▸ Records supplied
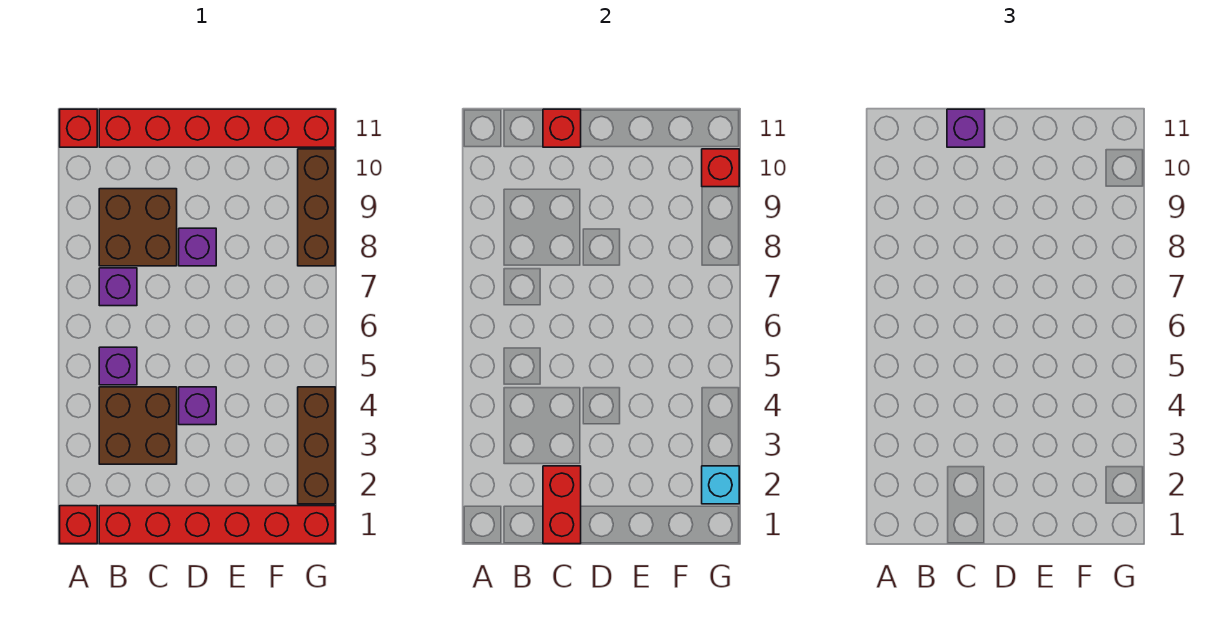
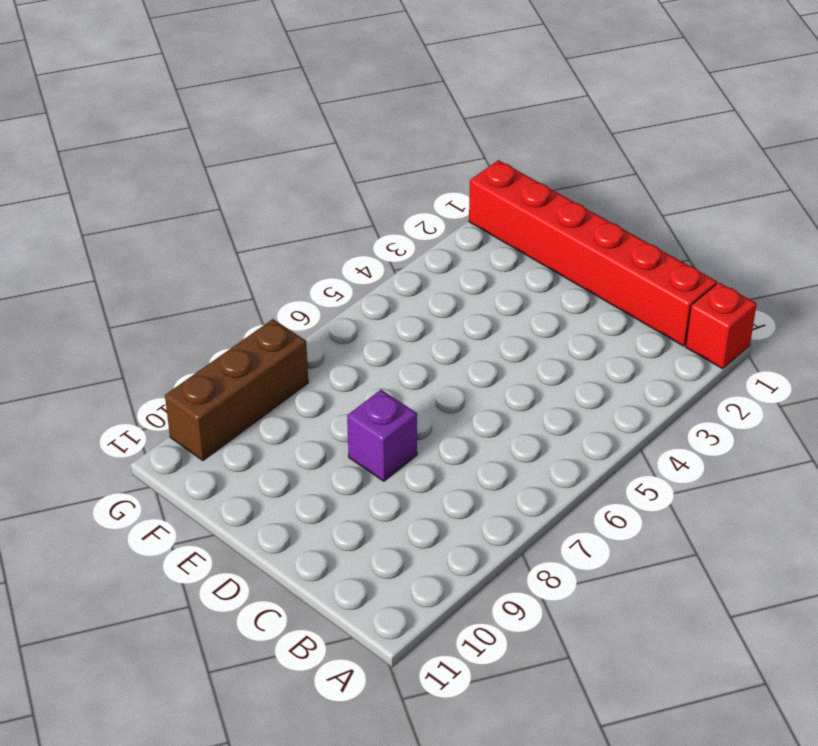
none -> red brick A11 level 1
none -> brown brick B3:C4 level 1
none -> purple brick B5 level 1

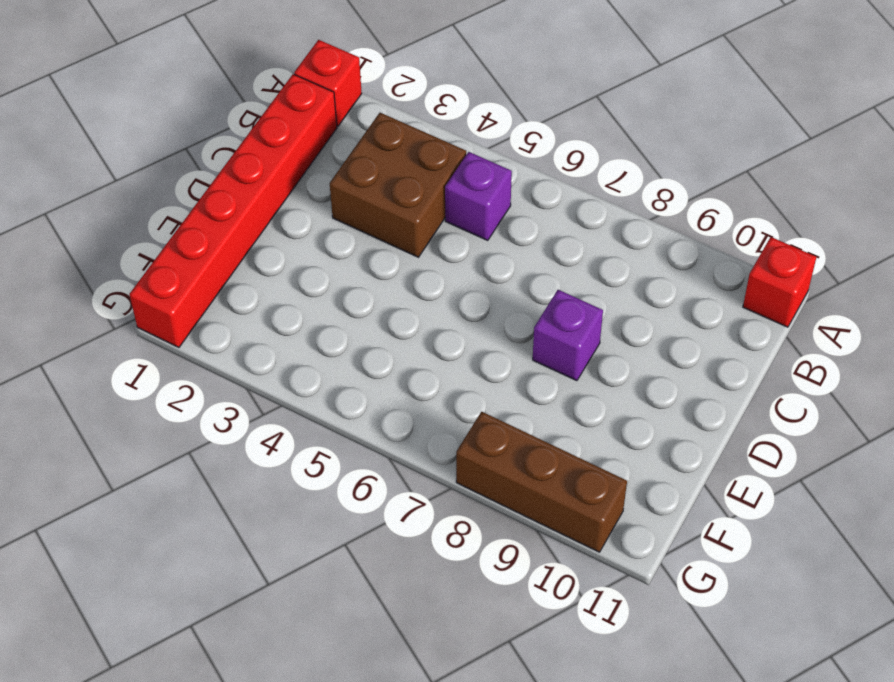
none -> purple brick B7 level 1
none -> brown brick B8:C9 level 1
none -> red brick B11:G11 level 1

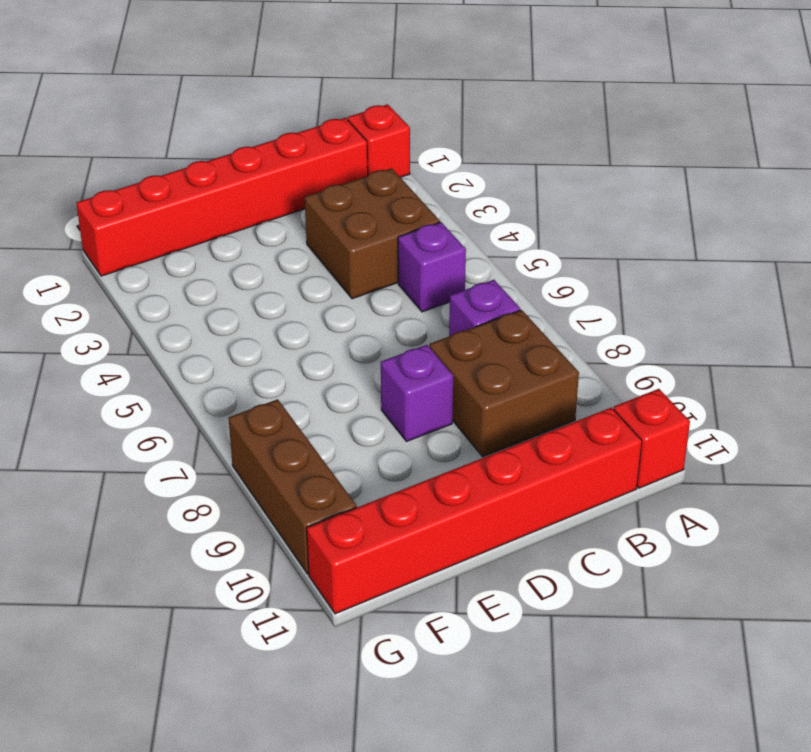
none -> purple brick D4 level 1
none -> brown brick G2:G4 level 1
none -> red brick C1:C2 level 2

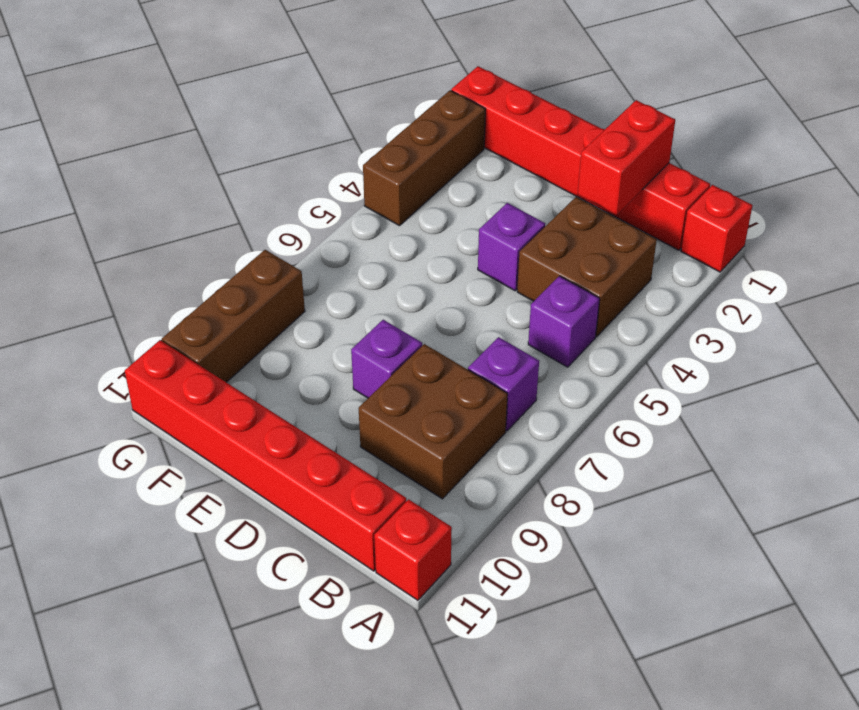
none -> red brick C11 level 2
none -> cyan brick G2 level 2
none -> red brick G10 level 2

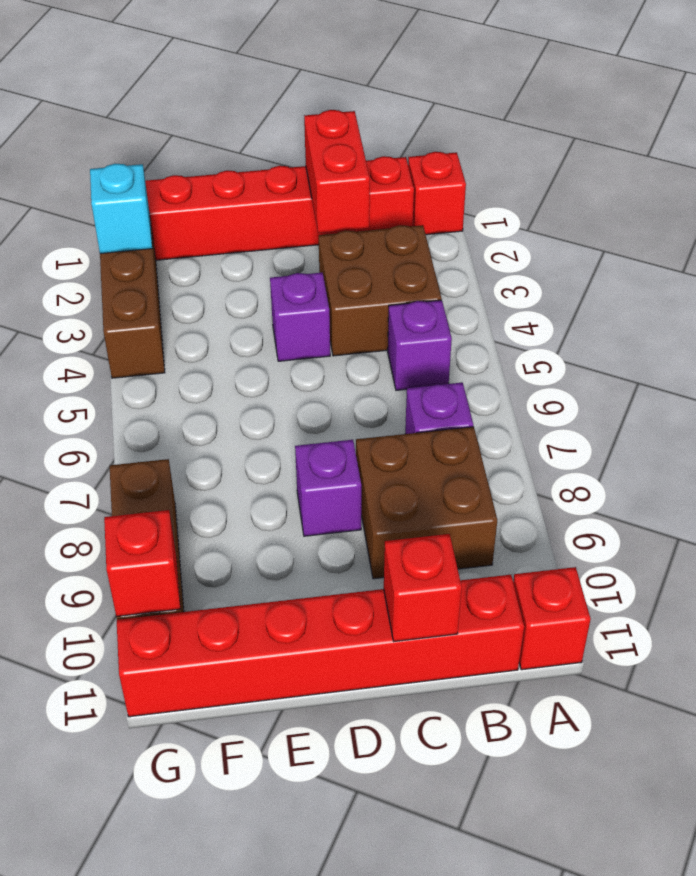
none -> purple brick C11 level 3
...
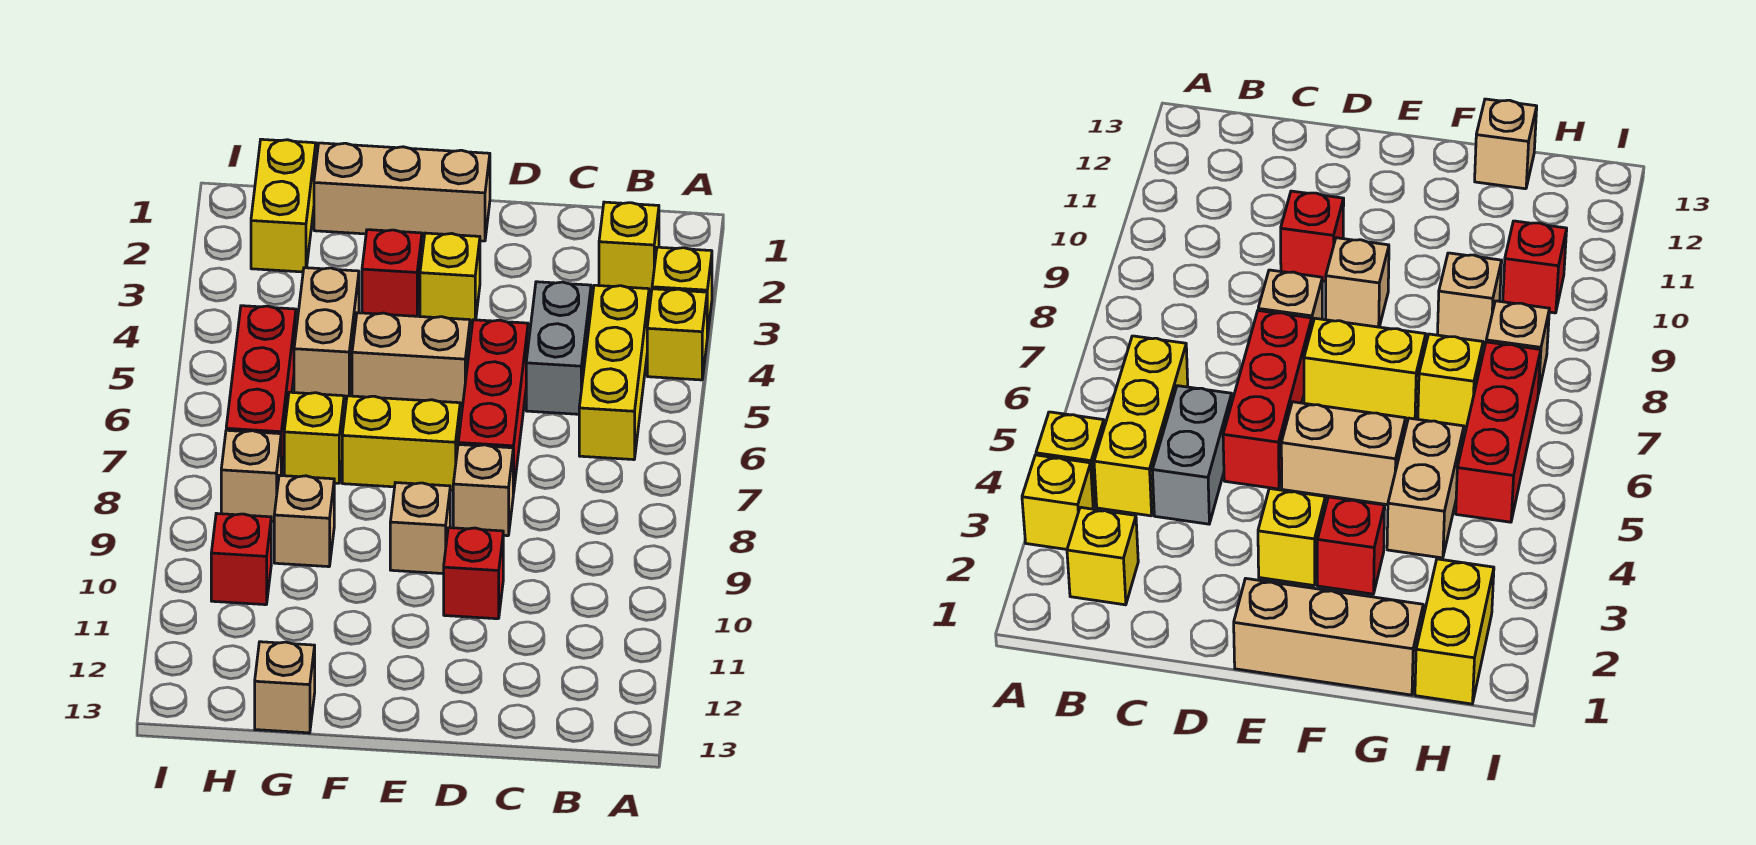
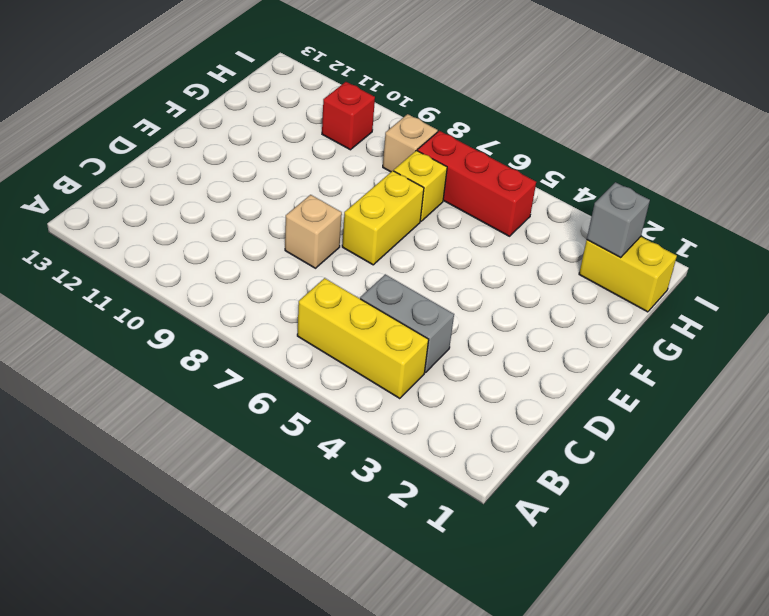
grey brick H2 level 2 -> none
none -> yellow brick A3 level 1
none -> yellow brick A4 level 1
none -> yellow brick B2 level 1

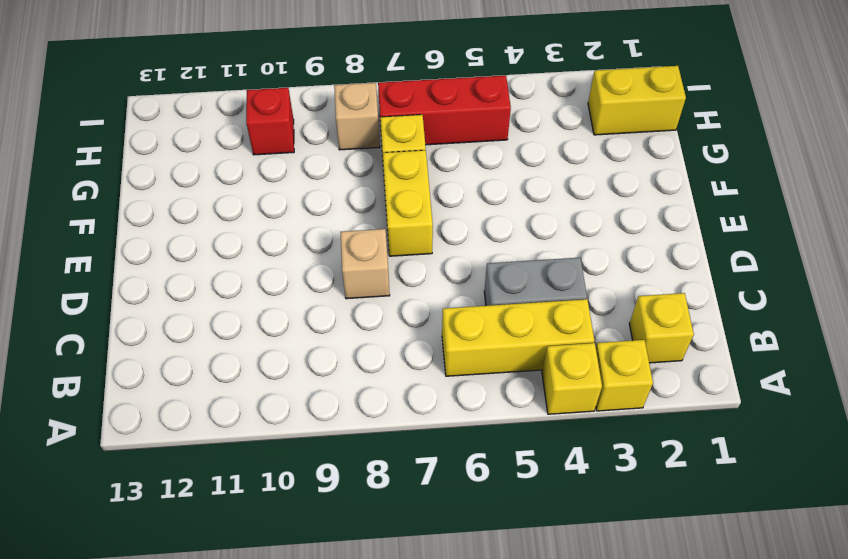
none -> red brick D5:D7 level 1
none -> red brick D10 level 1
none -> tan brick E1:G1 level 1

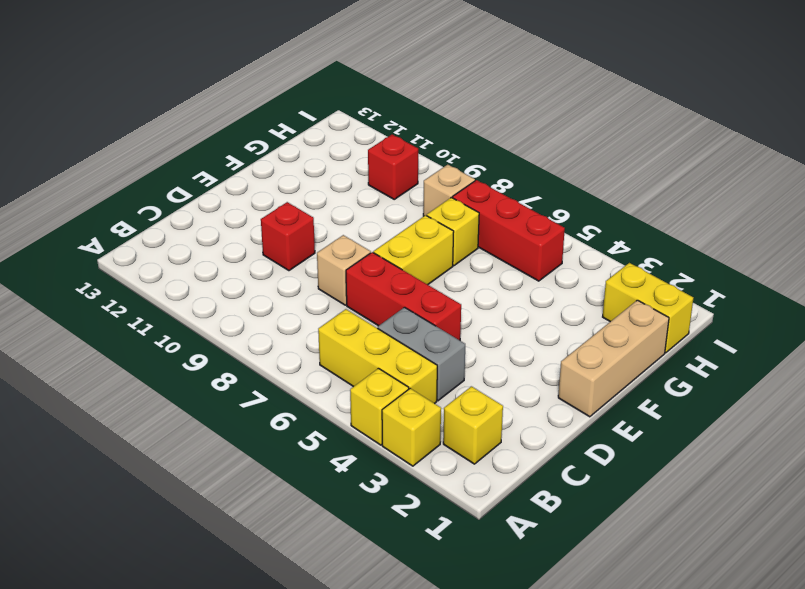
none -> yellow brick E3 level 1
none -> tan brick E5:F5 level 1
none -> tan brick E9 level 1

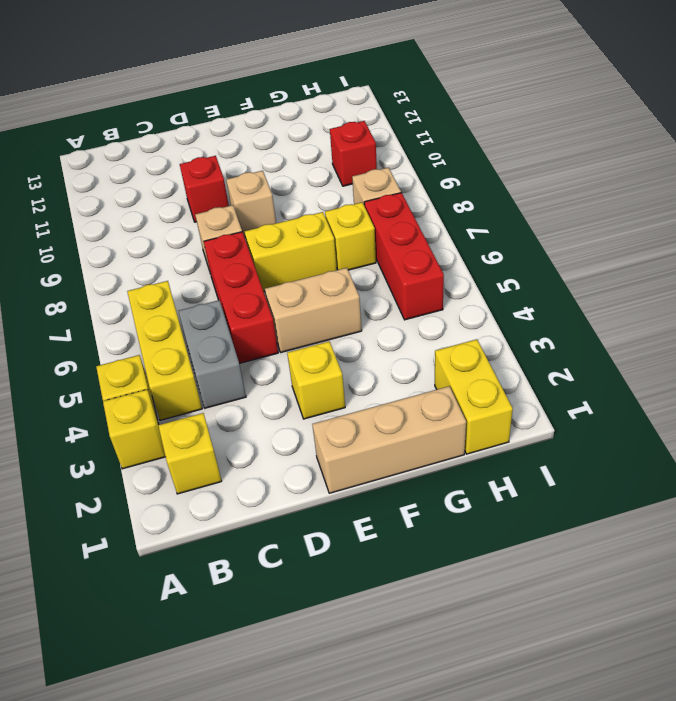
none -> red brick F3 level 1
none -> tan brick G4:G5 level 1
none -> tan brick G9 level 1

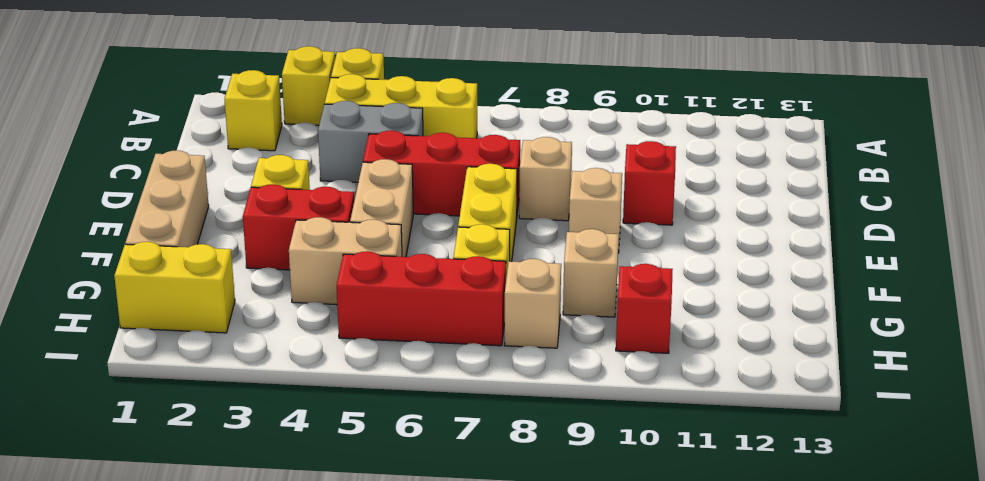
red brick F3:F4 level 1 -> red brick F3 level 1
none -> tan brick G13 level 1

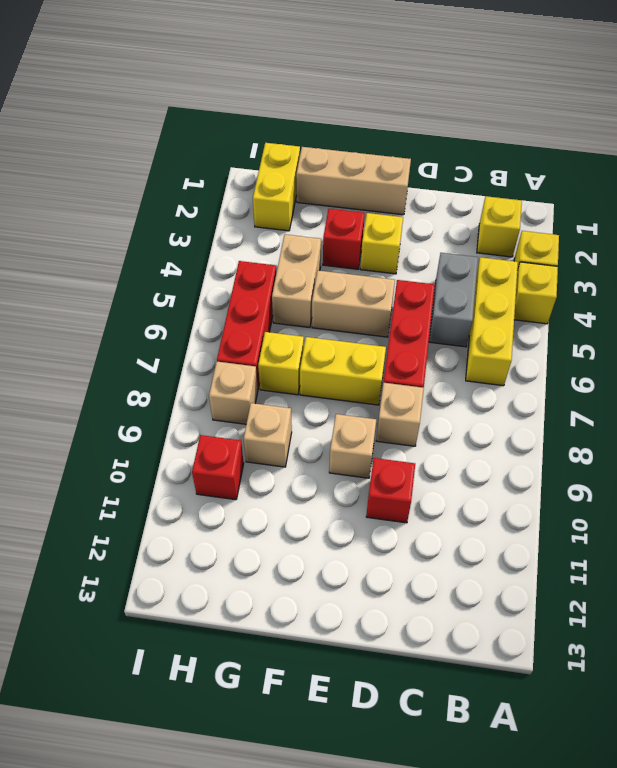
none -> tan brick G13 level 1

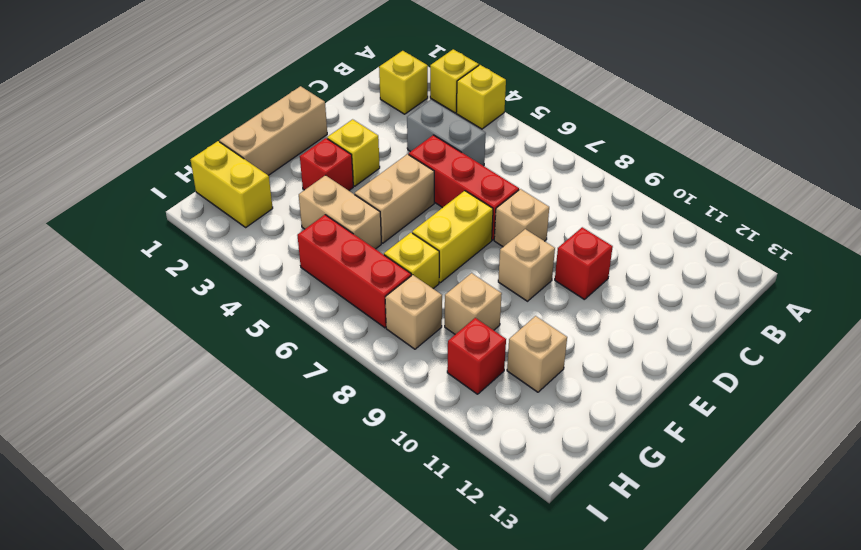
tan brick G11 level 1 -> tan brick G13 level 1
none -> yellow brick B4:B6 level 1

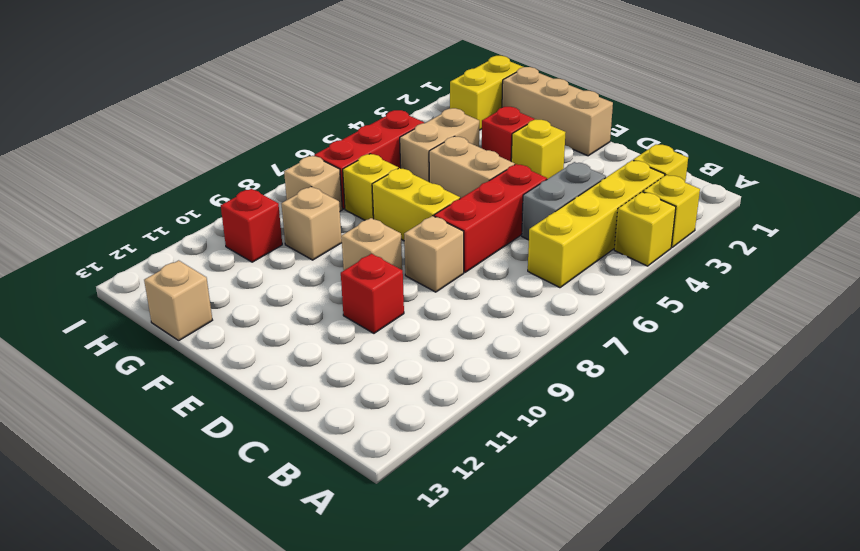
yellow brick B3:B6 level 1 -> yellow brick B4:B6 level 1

▸ Assignment
Check each line of the entries above for the string "brown", and return those that contain it.

▸ Answer to this exercise
none -> brown brick B3:C4 level 1
none -> brown brick B8:C9 level 1
none -> brown brick G2:G4 level 1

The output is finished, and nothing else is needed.